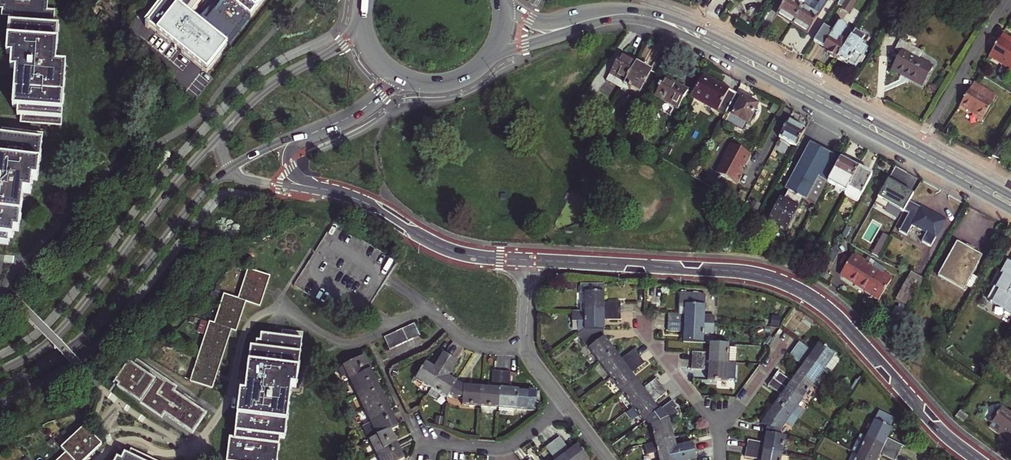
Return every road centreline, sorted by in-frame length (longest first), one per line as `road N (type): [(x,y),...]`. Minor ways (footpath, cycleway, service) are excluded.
road 1 (tertiary): [(530,260),(732,271),(787,283),(835,315),(979,459)]
road 2 (primary): [(479,67),(596,23),(638,19),(700,43),(915,158)]
road 3 (primary): [(921,146),(664,15),(615,8),(538,22),(506,0)]
road 4 (primary): [(225,128),(73,318),(0,372)]
road 5 (primary): [(0,388),(100,322),(229,169)]
road 6 (tertiary): [(343,194),(455,252),(530,260)]
road 7 (primary): [(364,5),(345,43),(271,85),(225,128)]
road 8 (residential): [(526,349),(469,343),(432,310),(372,337)]
road 9 (residential): [(921,146),(1008,0)]
road 10 (residential): [(566,404),(505,448),(421,445)]
road 11 (residential): [(720,428),(639,327)]
road 12 (tertiary): [(343,194),(297,176),(289,160),(296,144),(332,125)]

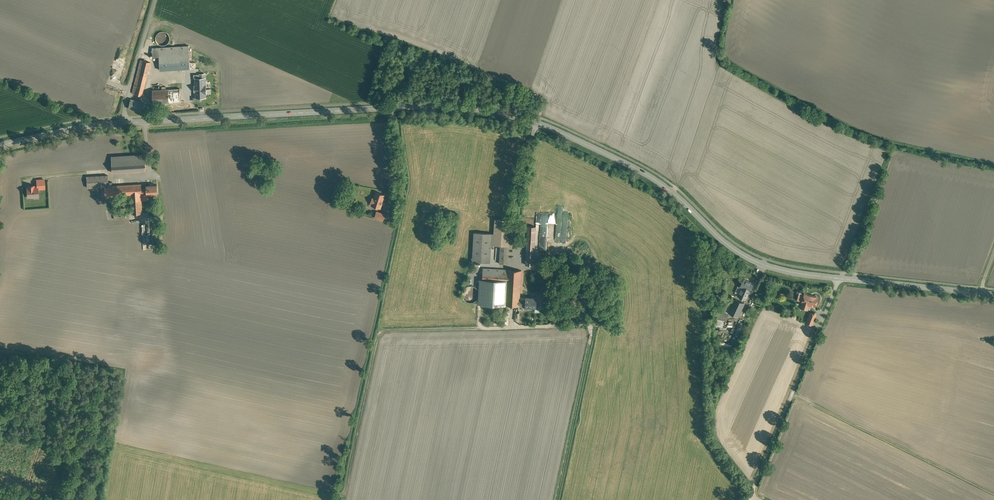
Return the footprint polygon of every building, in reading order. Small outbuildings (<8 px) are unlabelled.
[(169,41),(170,38),(169,35),(168,33),(165,31),(162,31),(160,32),(157,33),(156,36),(155,38),(156,41),(158,43),(160,45),(163,45),(165,45),(168,43),(169,41)] [(189,45),(152,47),(153,56),(159,56),(160,70),(190,68),(189,45)] [(141,60),(132,93),(142,95),(145,81),(150,62),(141,60)] [(195,78),(195,97),(205,97),(205,78),(195,78)] [(166,89),(164,89),(165,102),(181,101),(180,88),(166,89)] [(162,89),(152,90),(153,103),(165,102),(164,89),(162,89)] [(129,108),(140,111),(142,101),(132,99),(129,108)] [(145,154),(112,157),(113,172),(146,170),(145,154)] [(108,175),(87,176),(88,188),(105,186),(112,185),(112,182),(109,182),(108,175)] [(44,179),(37,179),(37,186),(37,188),(45,188),(44,179)] [(142,183),(130,184),(131,194),(131,200),(142,200),(142,193),(142,188),(142,183)] [(112,185),(105,186),(105,196),(131,194),(130,184),(112,185)] [(157,185),(147,185),(147,188),(142,188),(142,193),(147,193),(147,194),(158,193),(157,185)] [(37,186),(27,187),(28,197),(33,196),(34,195),(38,195),(37,188),(37,186)] [(385,195),(375,192),(374,198),(372,197),(370,203),(372,204),(371,205),(380,208),(385,195)] [(349,202),(339,199),(336,205),(347,208),(349,202)] [(131,200),(132,214),(143,213),(142,200),(131,200)] [(126,207),(114,208),(114,218),(126,217),(126,207)] [(385,214),(376,211),(374,218),(383,221),(385,214)] [(510,220),(495,219),(494,234),(491,234),(491,245),(500,246),(509,246),(510,220)] [(536,227),(527,226),(525,265),(534,265),(534,252),(536,227)] [(491,234),(474,233),(472,262),(490,263),(491,245),(491,234)] [(509,246),(500,246),(499,264),(508,264),(509,246)] [(504,270),(488,269),(487,280),(487,285),(503,286),(504,270)] [(503,286),(487,285),(487,280),(482,280),(479,279),(479,289),(480,292),(480,294),(480,297),(478,300),(478,304),(506,305),(507,290),(506,290),(507,270),(504,270),(503,286)] [(521,271),(507,270),(506,290),(507,290),(520,291),(521,271)] [(743,279),(739,287),(740,287),(741,288),(738,296),(745,299),(749,292),(753,284),(752,284),(743,279)] [(480,297),(480,294),(480,292),(479,289),(477,287),(475,286),(472,286),(470,286),(468,287),(466,288),(464,290),(463,293),(463,295),(464,297),(465,300),(467,301),(469,302),(472,303),(474,302),(476,301),(478,300),(480,297)] [(520,291),(507,290),(506,305),(519,306),(519,300),(520,291)] [(541,296),(536,295),(536,298),(536,307),(539,307),(539,308),(546,309),(546,295),(541,294),(541,296)] [(818,298),(804,294),(802,302),(800,308),(802,308),(802,309),(804,309),(805,309),(807,310),(807,309),(806,309),(808,304),(815,307),(818,298)] [(525,297),(525,300),(519,300),(519,306),(525,306),(525,307),(525,308),(526,310),(528,310),(530,308),(530,307),(536,307),(536,298),(525,297)] [(744,303),(736,300),(733,306),(737,308),(741,309),(744,303)] [(737,308),(733,306),(732,305),(731,307),(729,311),(735,314),(737,308)] [(728,313),(718,311),(716,318),(726,320),(728,313)] [(810,313),(806,323),(812,325),(816,315),(810,313)]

= = = = = = =

**Exercise description:** Across the data, find each line that has "every" in it and copy that line.

**Result:**
Return every road centreline, sorted by in-frame length (longest first), one per line as `road N (type): [(x,y),...]`. Minor ways (footpath, cycleway, service) are excluded.
Return the footprint polygon of every building, in reading order. Small outbuildings (<8 px) are unlabelled.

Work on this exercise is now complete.